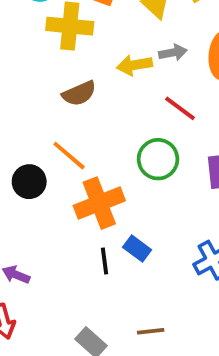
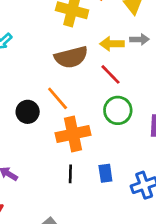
brown semicircle: (79, 93) -> (71, 57), size x1.4
red line: (180, 108) -> (111, 74), moved
blue rectangle: (137, 249) -> (105, 173), moved, turned 36

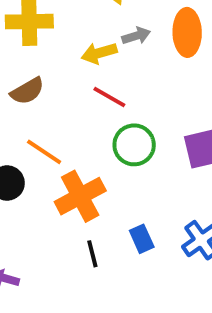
brown semicircle: (71, 57) -> (27, 91), moved, size x0.7

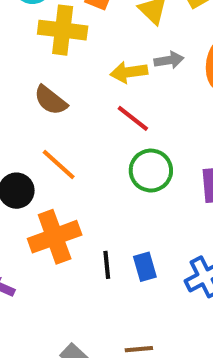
brown semicircle: (27, 91) -> (51, 100), turned 60
orange cross: (80, 196) -> (55, 237), moved
black line: (92, 254) -> (107, 265), moved

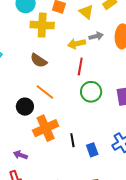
red line: (133, 118) -> (80, 66), turned 66
blue rectangle: (145, 267) -> (92, 150), moved

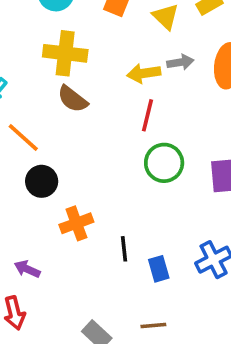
yellow cross: (42, 25) -> (65, 53), moved
orange line: (45, 92) -> (23, 137), moved
orange cross: (46, 128) -> (76, 223), size x0.7

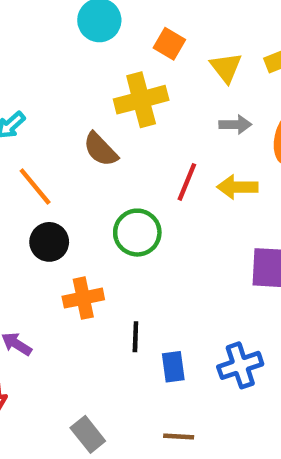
yellow cross: (65, 53) -> (141, 100), moved, turned -30
yellow arrow: (144, 73) -> (237, 187), moved
green circle: (164, 163) -> (137, 233), moved
brown line: (153, 325) -> (179, 437), moved

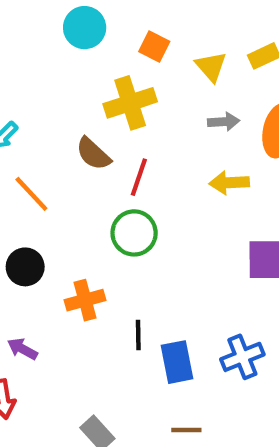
red line: (187, 182) -> (139, 177), moved
black circle: (49, 242) -> (25, 267), moved
blue rectangle: (173, 367) -> (177, 362), size x1.4

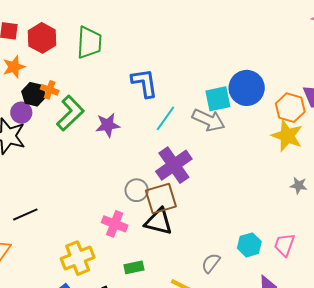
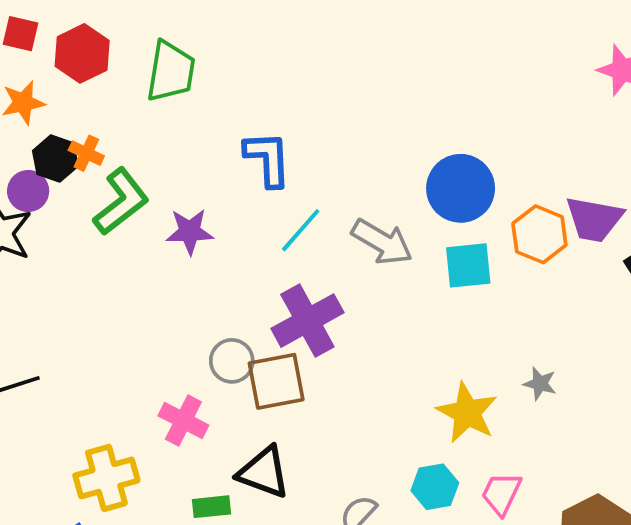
cyan square: (218, 99) -> (468, 265), moved
yellow star: (287, 136) -> (467, 413), moved
black triangle: (159, 222) -> (264, 472), moved

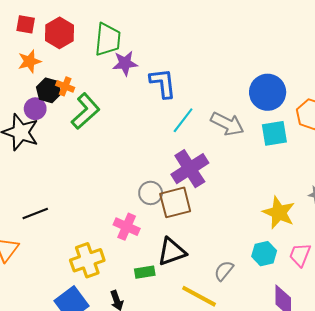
purple star: (190, 232) -> (125, 63), moved
black triangle: (264, 472) -> (172, 252), turned -36

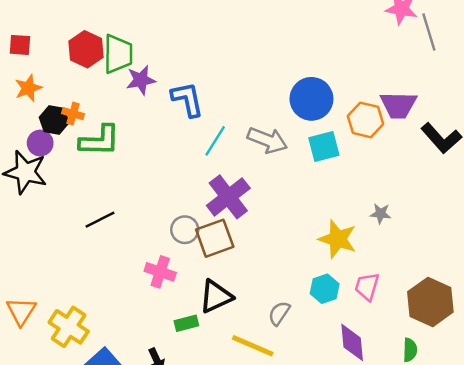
red hexagon: (59, 33) -> (86, 49), moved
green L-shape: (86, 111) -> (100, 141), turned 48
black line: (35, 214) -> (100, 220), moved
yellow cross: (87, 260) -> (69, 327), moved, turned -32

# What is expected
Scan the records above for the string "blue", then report every line that contains it.

# Task answer
blue rectangle: (137, 249) -> (105, 173), moved, turned 36
blue rectangle: (145, 267) -> (92, 150), moved
blue rectangle: (173, 367) -> (177, 362), size x1.4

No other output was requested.